Task to carry out
Your answer should be every line of the entries that has the string "cube" in it.
Data provided: Begin
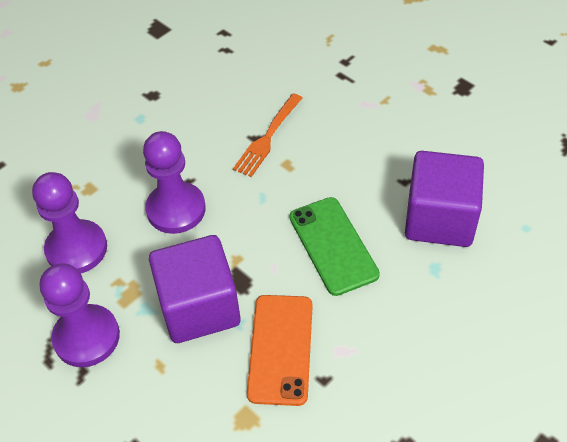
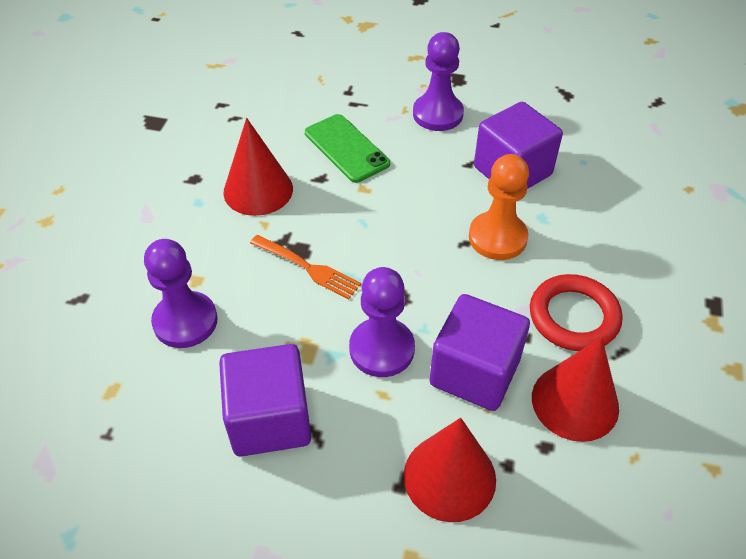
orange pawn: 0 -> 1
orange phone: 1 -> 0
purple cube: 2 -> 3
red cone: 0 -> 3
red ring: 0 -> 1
Data provided: End
Data provided: Begin
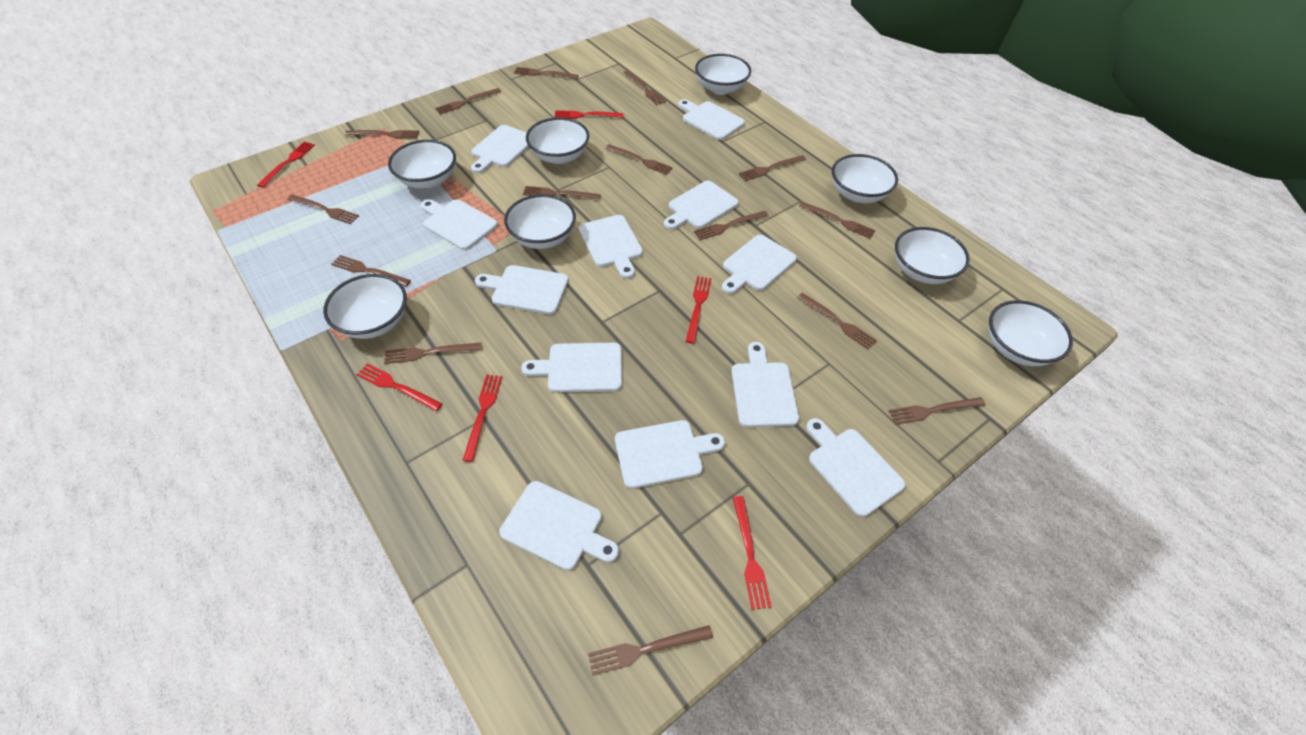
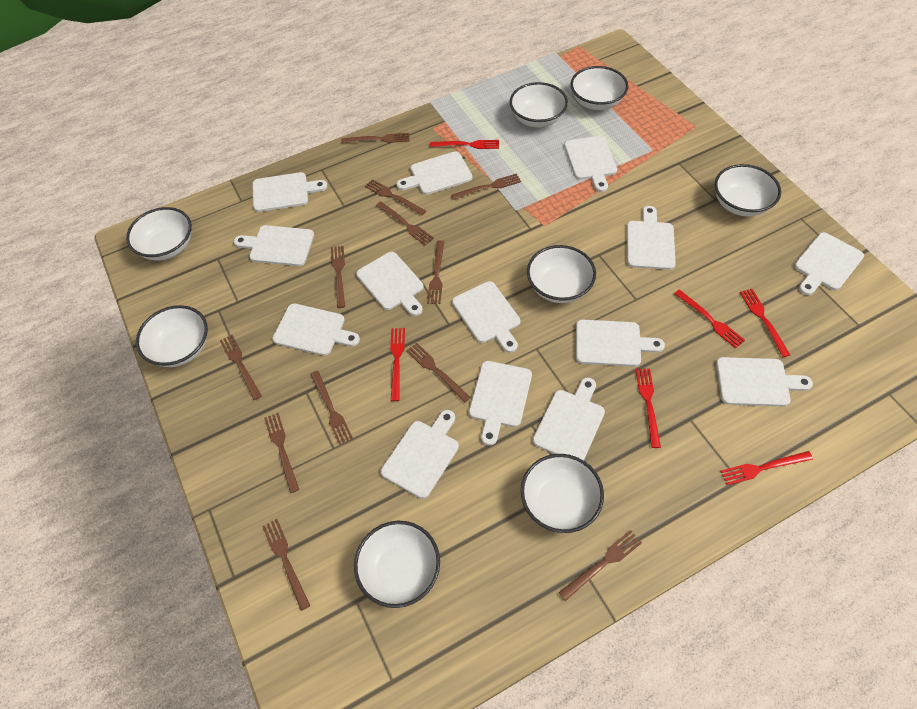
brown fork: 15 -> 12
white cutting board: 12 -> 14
Data provided: End
Data provided: Begin
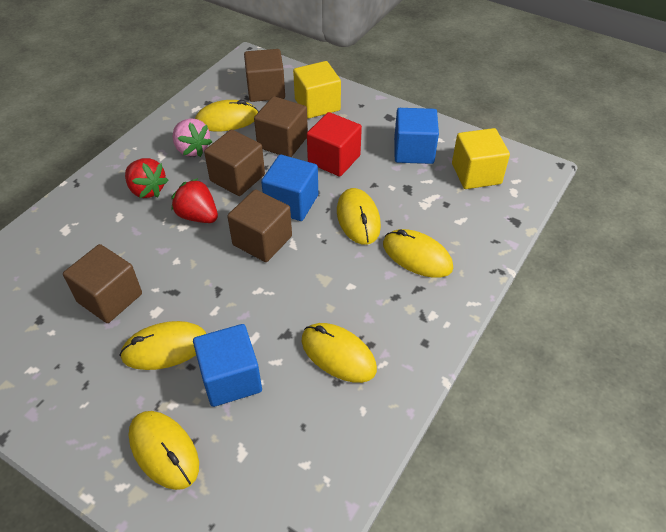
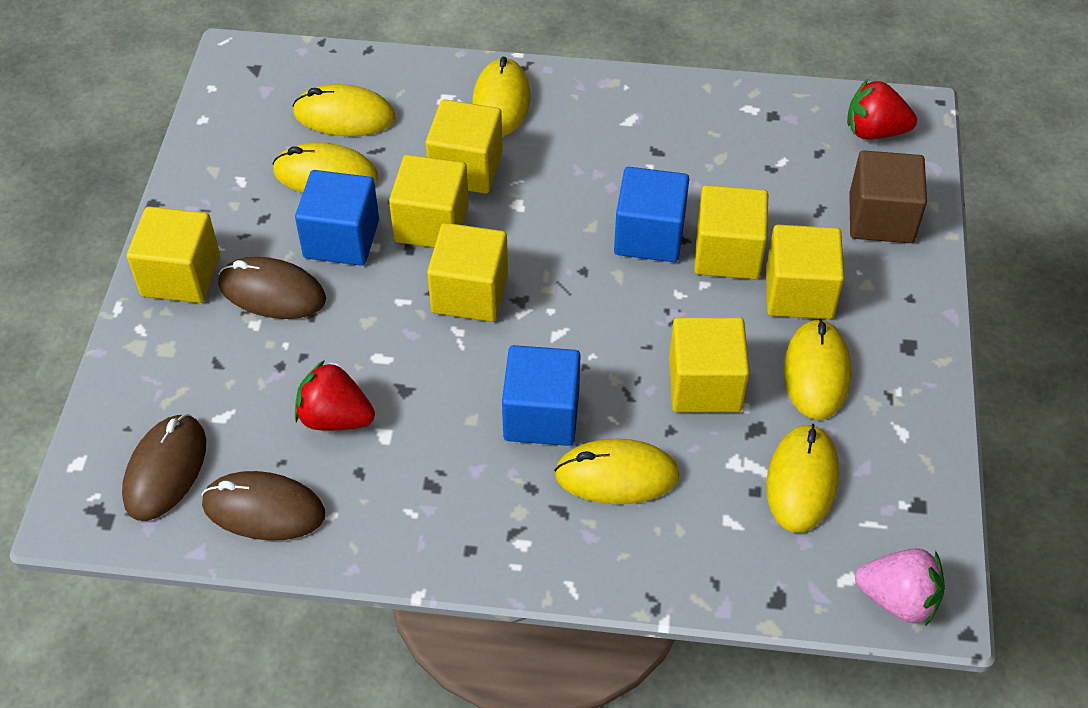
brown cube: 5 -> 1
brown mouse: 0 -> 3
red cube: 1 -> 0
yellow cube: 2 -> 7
Data provided: End
Exercise output
purple cube: 2 -> 3
brown cube: 5 -> 1
red cube: 1 -> 0
yellow cube: 2 -> 7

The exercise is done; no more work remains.